- DIRECTIONS
Number of lines with "minus" in the listing: report it, and nothing else.

-.-.-

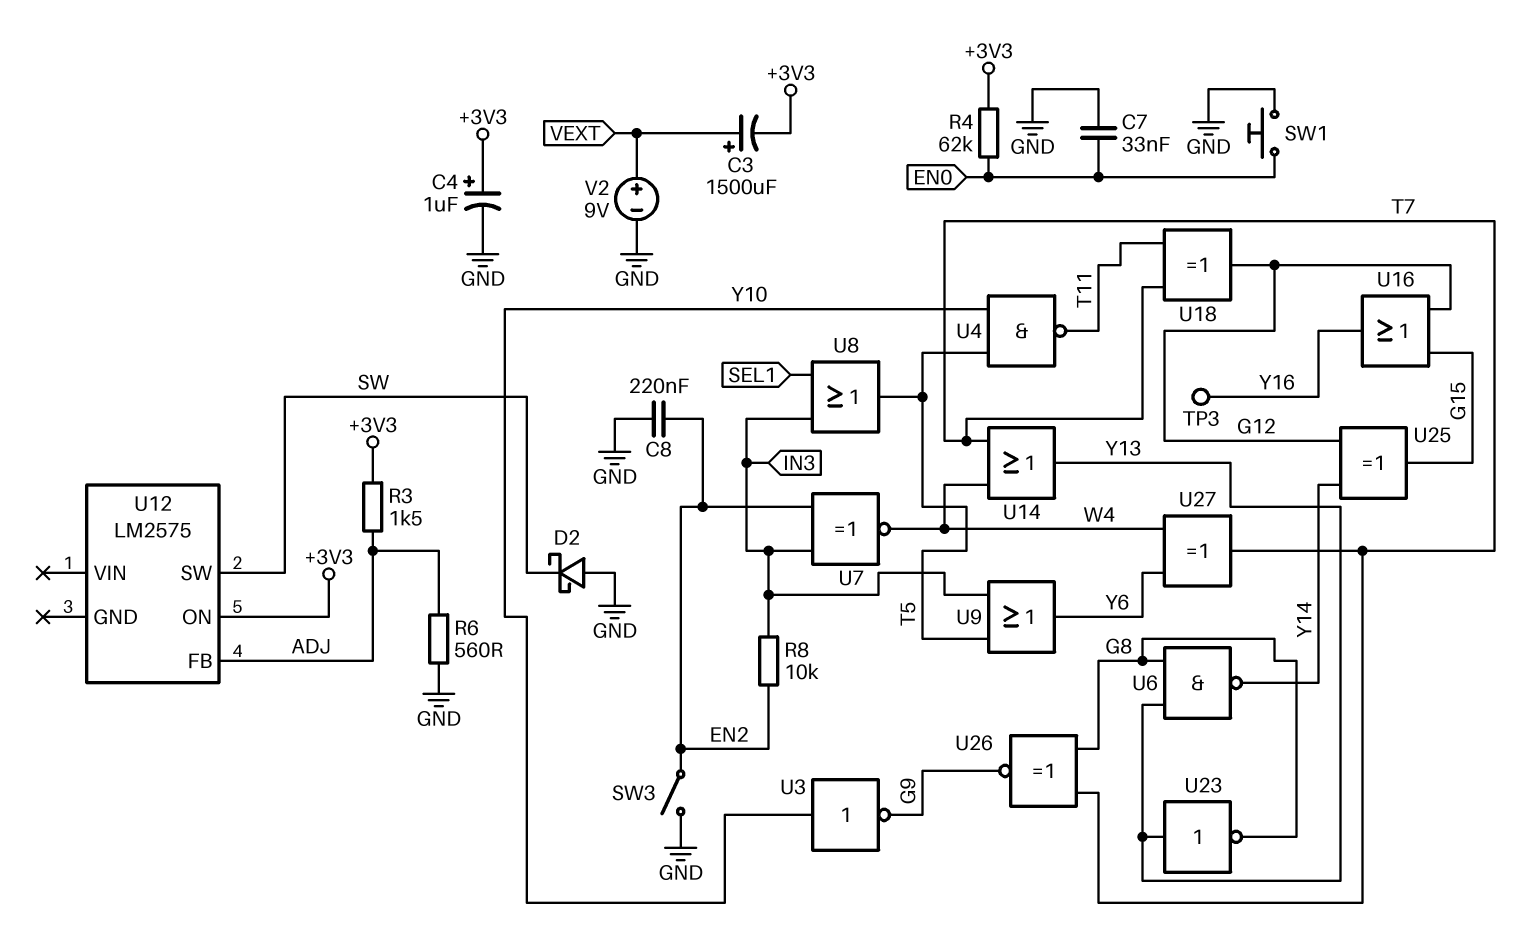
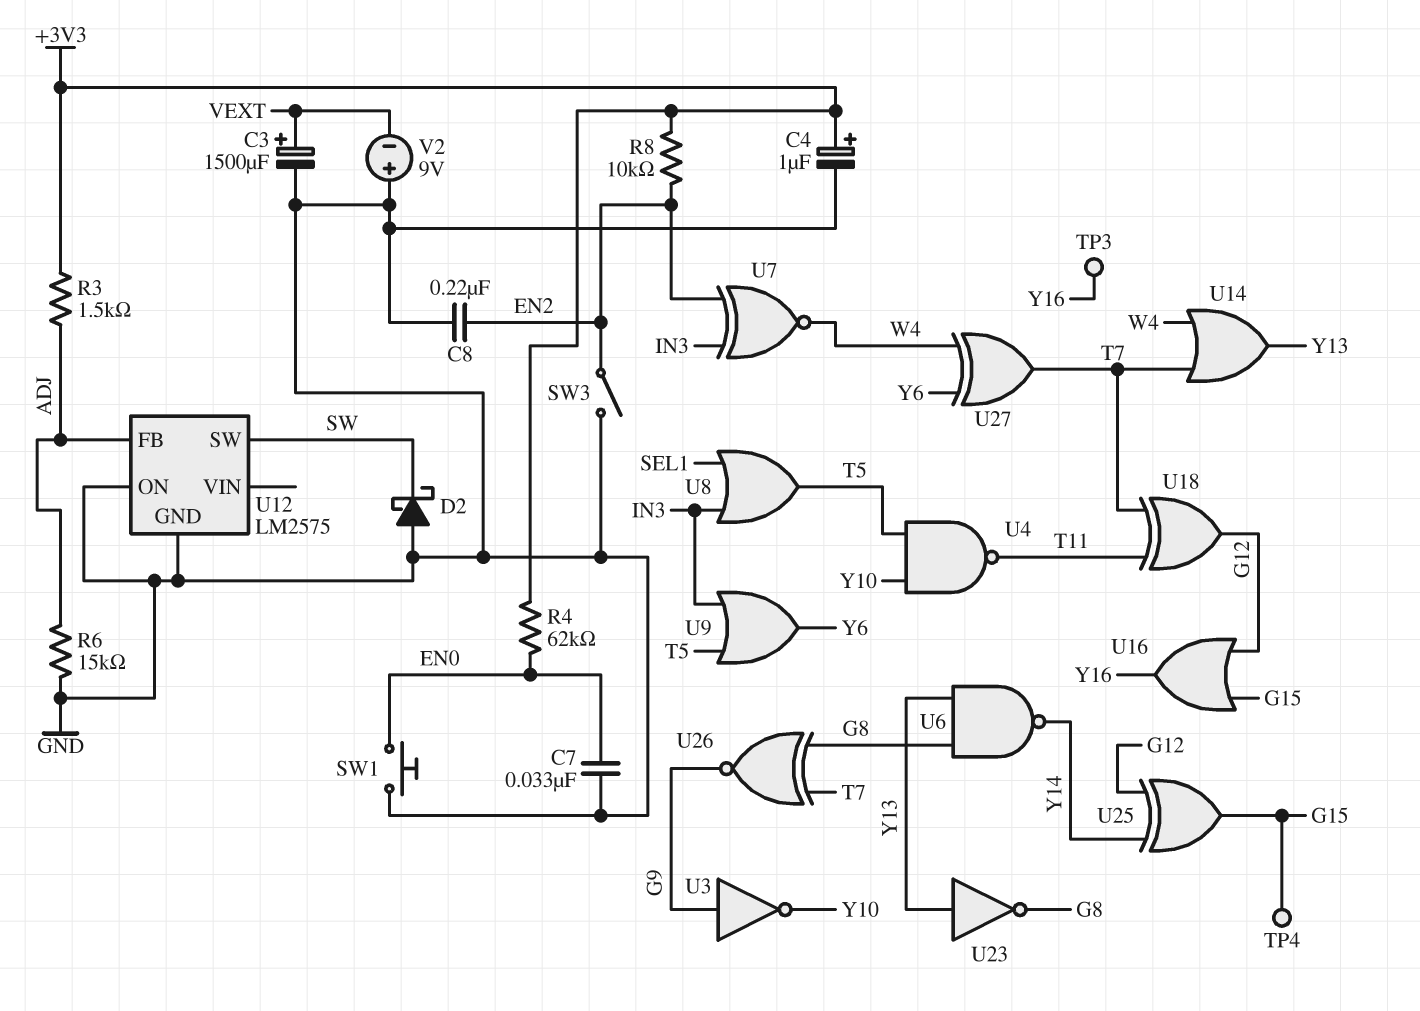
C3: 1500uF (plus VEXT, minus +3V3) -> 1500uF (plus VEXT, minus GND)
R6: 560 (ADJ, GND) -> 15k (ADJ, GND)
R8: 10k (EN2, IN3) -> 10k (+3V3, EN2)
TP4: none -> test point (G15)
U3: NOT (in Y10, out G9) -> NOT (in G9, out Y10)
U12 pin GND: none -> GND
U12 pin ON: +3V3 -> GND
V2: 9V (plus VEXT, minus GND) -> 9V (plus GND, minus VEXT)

-.-.-

- ANSWER SECTION
2